*** DATA FOR ANALYSIS ***

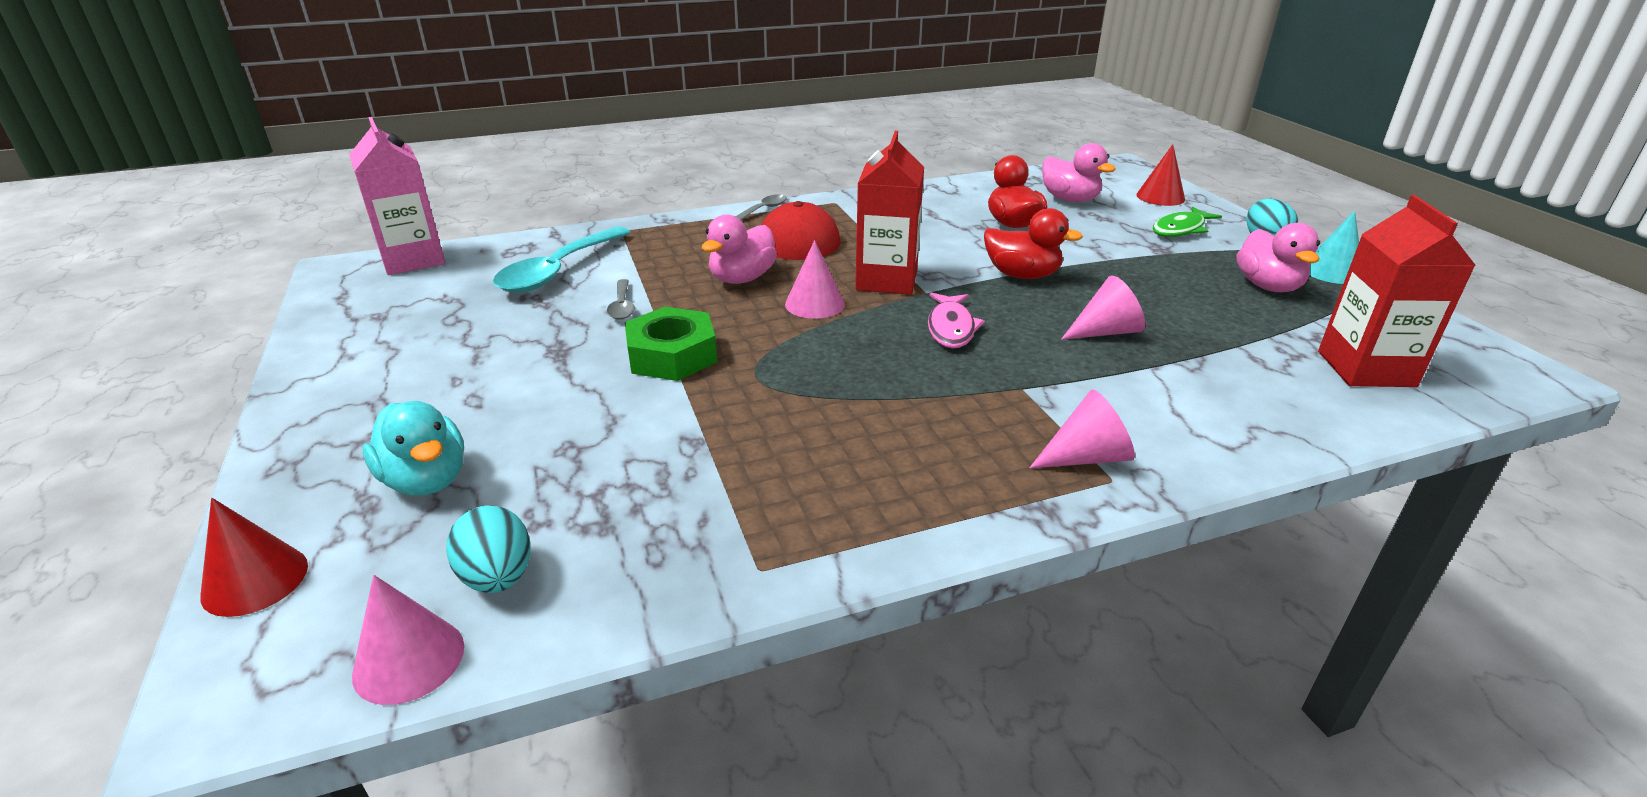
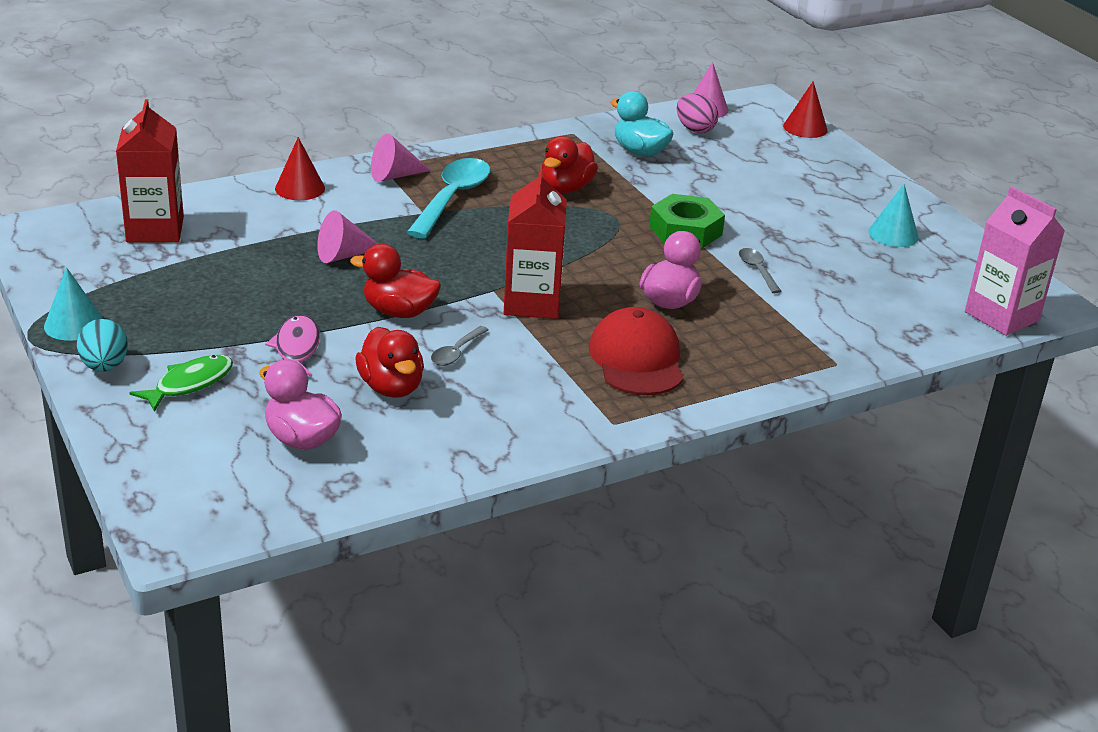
camera: 170 degrees right, 0 degrees up
(401, 345) = (893, 234): none -> turquoise cone
(426, 480) = (773, 162): turquoise duck -> turquoise duck (640, 152)
(498, 577) = (694, 129): turquoise egg -> pink egg
(558, 271) = (849, 306): turquoise spoon -> turquoise spoon (452, 198)
(763, 210) = (697, 404): grey spoon -> grey spoon (456, 352)
(811, 427) = (566, 188): none -> red duck
(814, 304) = (592, 276): pink cone -> none
(951, 328) = (472, 256): pink fish -> pink fish (296, 348)
(1160, 197) = (171, 450): red cone -> red cone (300, 188)
(1268, 286) = (160, 304): pink duck -> none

*** End of DATA FOR ANALYSIS ***

PROBLEM TO SOLVE »
Everything from the line containing "(811, 427) = (566, 188): none -> red duck" through the last line above should be copied exactly, please, with nothing added.

FINISHED EXERCISE »
(811, 427) = (566, 188): none -> red duck
(814, 304) = (592, 276): pink cone -> none
(951, 328) = (472, 256): pink fish -> pink fish (296, 348)
(1160, 197) = (171, 450): red cone -> red cone (300, 188)
(1268, 286) = (160, 304): pink duck -> none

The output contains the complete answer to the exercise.